[Scene difference descriptions]
# # # #
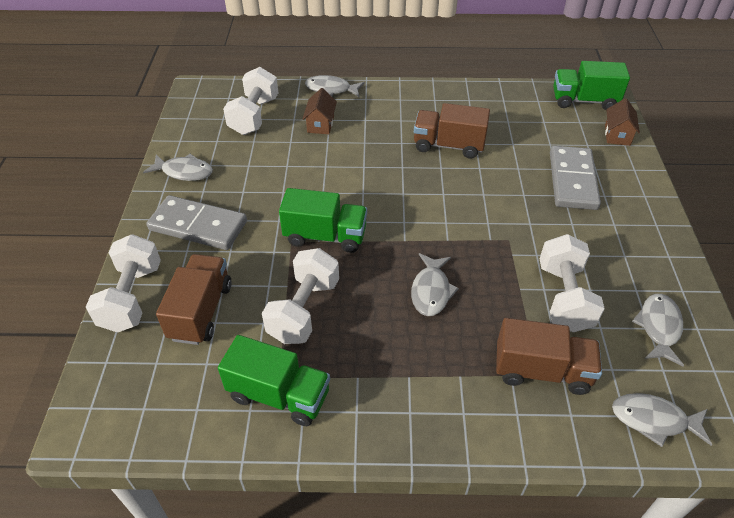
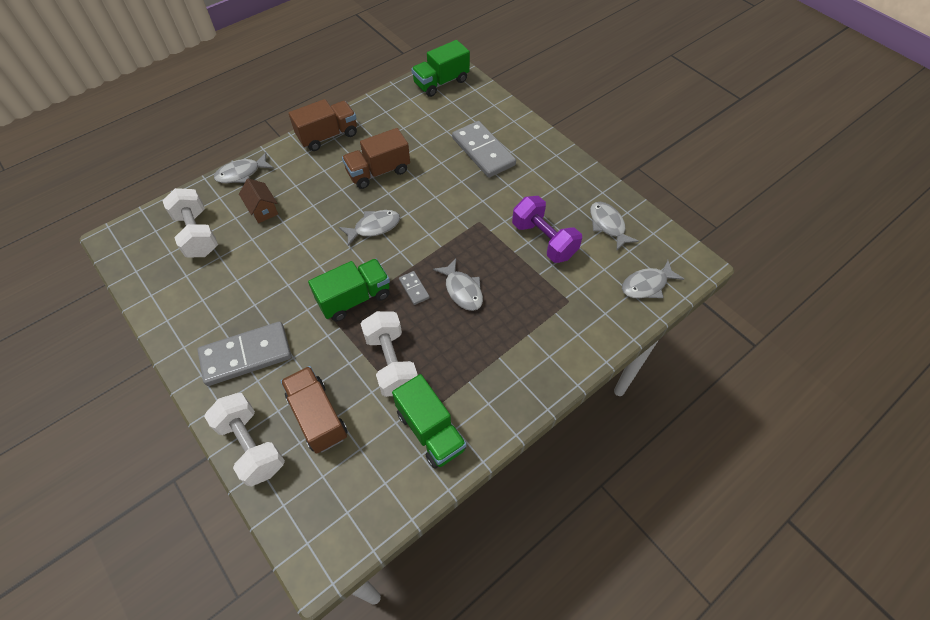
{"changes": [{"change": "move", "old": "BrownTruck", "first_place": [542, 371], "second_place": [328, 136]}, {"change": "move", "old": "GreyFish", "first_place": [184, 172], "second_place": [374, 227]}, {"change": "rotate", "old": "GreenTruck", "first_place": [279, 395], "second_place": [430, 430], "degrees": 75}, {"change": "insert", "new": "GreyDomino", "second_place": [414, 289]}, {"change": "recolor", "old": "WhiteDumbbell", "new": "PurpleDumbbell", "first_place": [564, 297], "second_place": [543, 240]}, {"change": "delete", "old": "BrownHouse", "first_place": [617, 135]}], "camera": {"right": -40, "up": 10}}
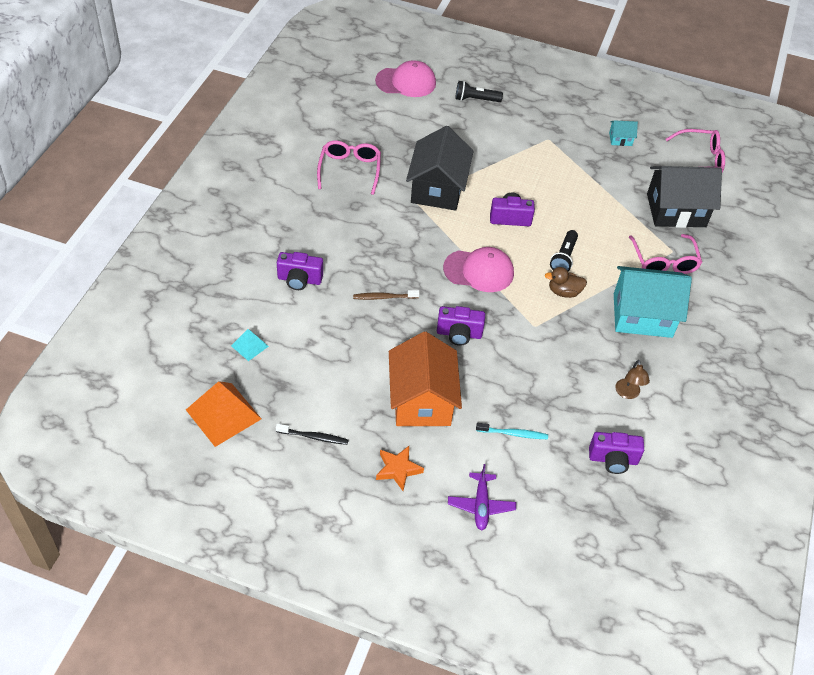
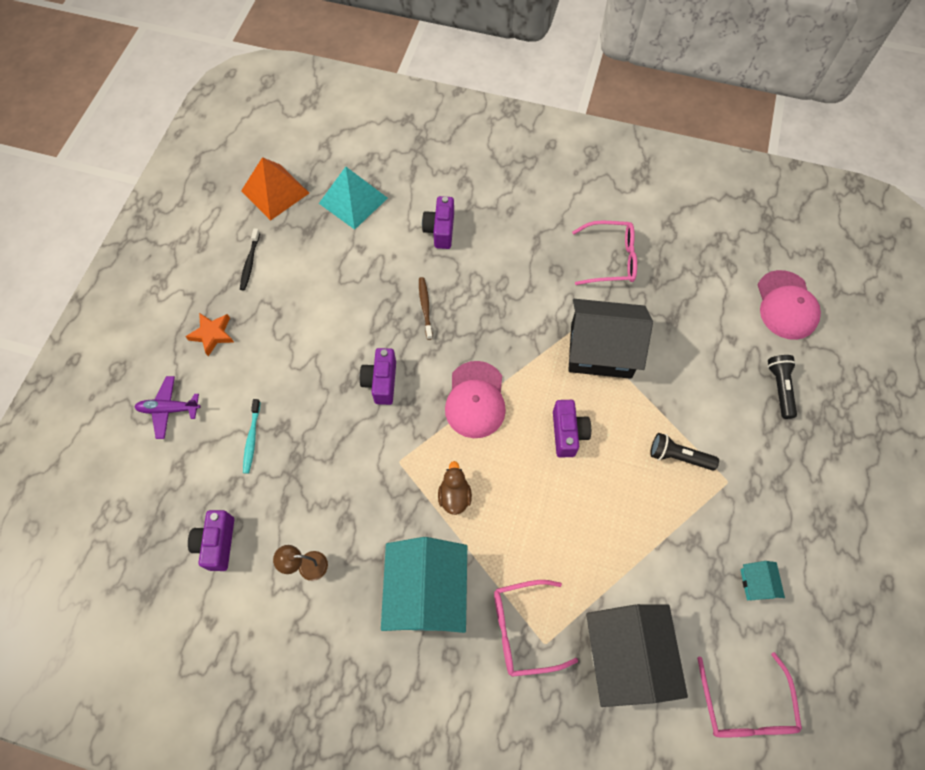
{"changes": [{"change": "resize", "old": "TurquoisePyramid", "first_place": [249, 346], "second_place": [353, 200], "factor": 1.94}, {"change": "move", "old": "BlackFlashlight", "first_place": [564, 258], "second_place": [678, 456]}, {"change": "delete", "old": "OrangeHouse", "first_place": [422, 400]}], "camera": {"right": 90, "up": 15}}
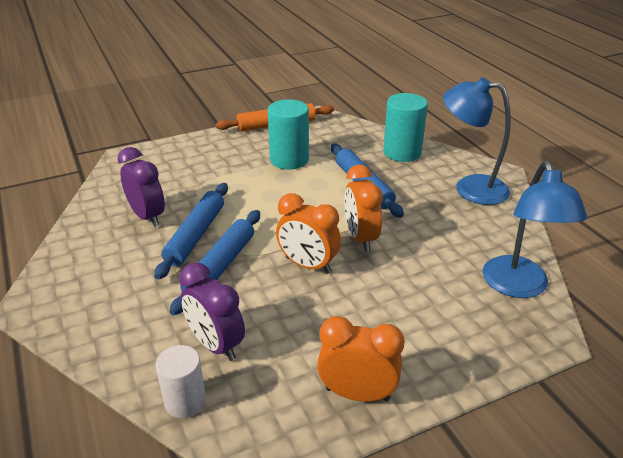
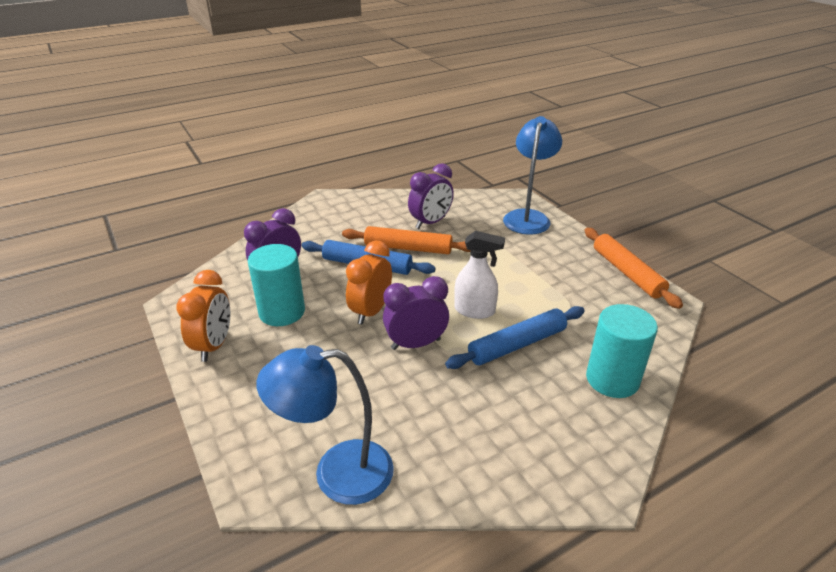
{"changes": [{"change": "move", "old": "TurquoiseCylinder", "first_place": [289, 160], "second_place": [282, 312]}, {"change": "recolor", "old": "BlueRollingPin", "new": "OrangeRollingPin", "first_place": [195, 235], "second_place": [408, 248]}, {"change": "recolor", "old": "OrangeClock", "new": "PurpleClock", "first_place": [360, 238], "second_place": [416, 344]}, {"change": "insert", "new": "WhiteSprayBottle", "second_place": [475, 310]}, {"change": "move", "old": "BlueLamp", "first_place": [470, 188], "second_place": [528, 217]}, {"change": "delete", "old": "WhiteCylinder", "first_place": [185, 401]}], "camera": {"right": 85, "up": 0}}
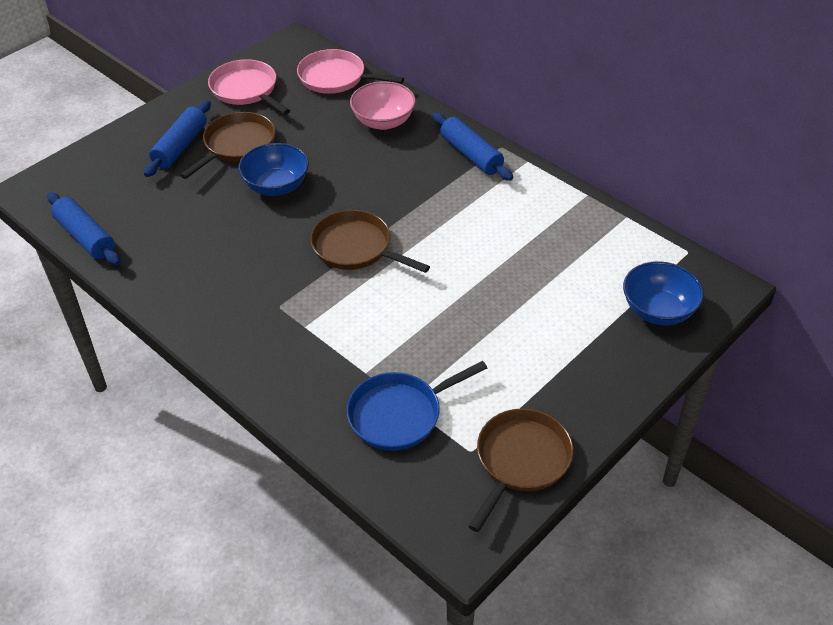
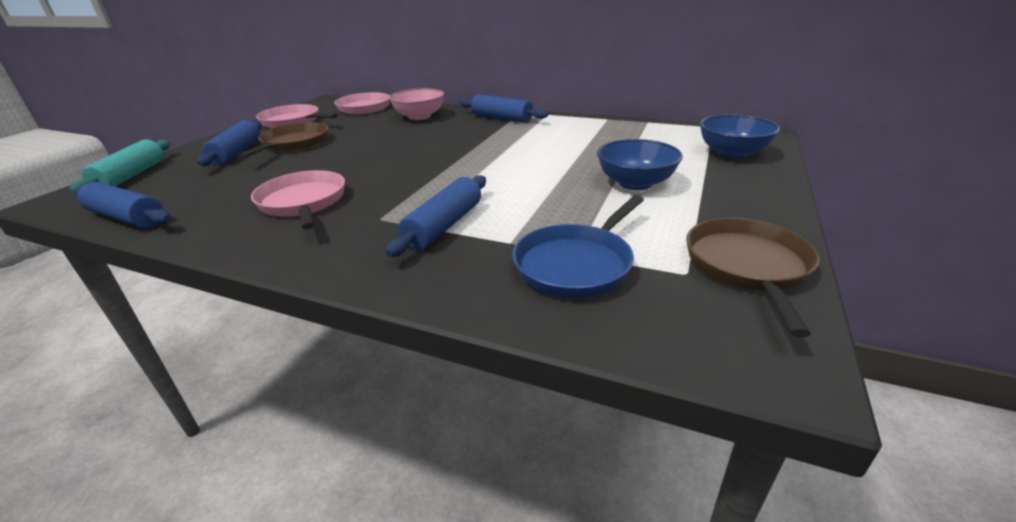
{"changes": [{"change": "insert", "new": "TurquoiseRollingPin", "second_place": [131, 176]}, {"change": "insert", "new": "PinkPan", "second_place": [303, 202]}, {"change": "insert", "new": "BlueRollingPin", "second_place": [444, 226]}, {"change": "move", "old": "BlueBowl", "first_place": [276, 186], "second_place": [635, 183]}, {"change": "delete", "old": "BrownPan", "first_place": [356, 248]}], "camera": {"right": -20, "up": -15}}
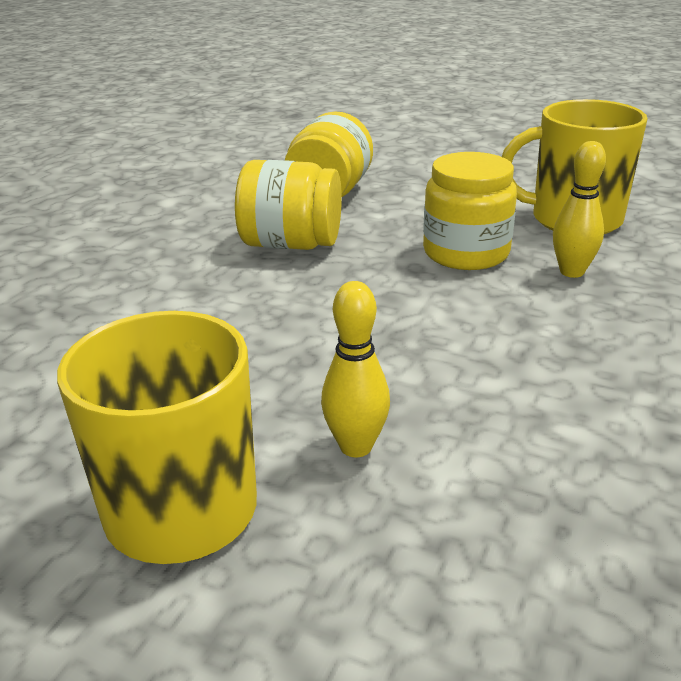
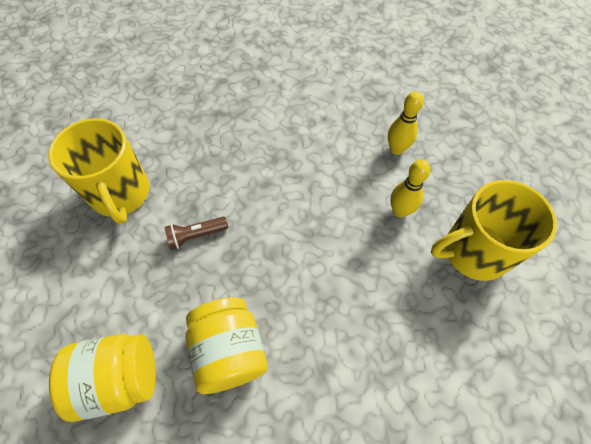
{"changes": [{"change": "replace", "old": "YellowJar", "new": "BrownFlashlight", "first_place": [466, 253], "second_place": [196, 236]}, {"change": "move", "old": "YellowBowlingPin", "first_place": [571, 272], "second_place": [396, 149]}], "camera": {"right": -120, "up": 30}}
# # # #
• _Task details_: Without the pictures, give all of the entries above again exactly.

• _Response area_:
{"changes": [{"change": "move", "old": "BrownTruck", "first_place": [542, 371], "second_place": [328, 136]}, {"change": "move", "old": "GreyFish", "first_place": [184, 172], "second_place": [374, 227]}, {"change": "rotate", "old": "GreenTruck", "first_place": [279, 395], "second_place": [430, 430], "degrees": 75}, {"change": "insert", "new": "GreyDomino", "second_place": [414, 289]}, {"change": "recolor", "old": "WhiteDumbbell", "new": "PurpleDumbbell", "first_place": [564, 297], "second_place": [543, 240]}, {"change": "delete", "old": "BrownHouse", "first_place": [617, 135]}], "camera": {"right": -40, "up": 10}}
{"changes": [{"change": "resize", "old": "TurquoisePyramid", "first_place": [249, 346], "second_place": [353, 200], "factor": 1.94}, {"change": "move", "old": "BlackFlashlight", "first_place": [564, 258], "second_place": [678, 456]}, {"change": "delete", "old": "OrangeHouse", "first_place": [422, 400]}], "camera": {"right": 90, "up": 15}}
{"changes": [{"change": "move", "old": "TurquoiseCylinder", "first_place": [289, 160], "second_place": [282, 312]}, {"change": "recolor", "old": "BlueRollingPin", "new": "OrangeRollingPin", "first_place": [195, 235], "second_place": [408, 248]}, {"change": "recolor", "old": "OrangeClock", "new": "PurpleClock", "first_place": [360, 238], "second_place": [416, 344]}, {"change": "insert", "new": "WhiteSprayBottle", "second_place": [475, 310]}, {"change": "move", "old": "BlueLamp", "first_place": [470, 188], "second_place": [528, 217]}, {"change": "delete", "old": "WhiteCylinder", "first_place": [185, 401]}], "camera": {"right": 85, "up": 0}}
{"changes": [{"change": "insert", "new": "TurquoiseRollingPin", "second_place": [131, 176]}, {"change": "insert", "new": "PinkPan", "second_place": [303, 202]}, {"change": "insert", "new": "BlueRollingPin", "second_place": [444, 226]}, {"change": "move", "old": "BlueBowl", "first_place": [276, 186], "second_place": [635, 183]}, {"change": "delete", "old": "BrownPan", "first_place": [356, 248]}], "camera": {"right": -20, "up": -15}}
{"changes": [{"change": "replace", "old": "YellowJar", "new": "BrownFlashlight", "first_place": [466, 253], "second_place": [196, 236]}, {"change": "move", "old": "YellowBowlingPin", "first_place": [571, 272], "second_place": [396, 149]}], "camera": {"right": -120, "up": 30}}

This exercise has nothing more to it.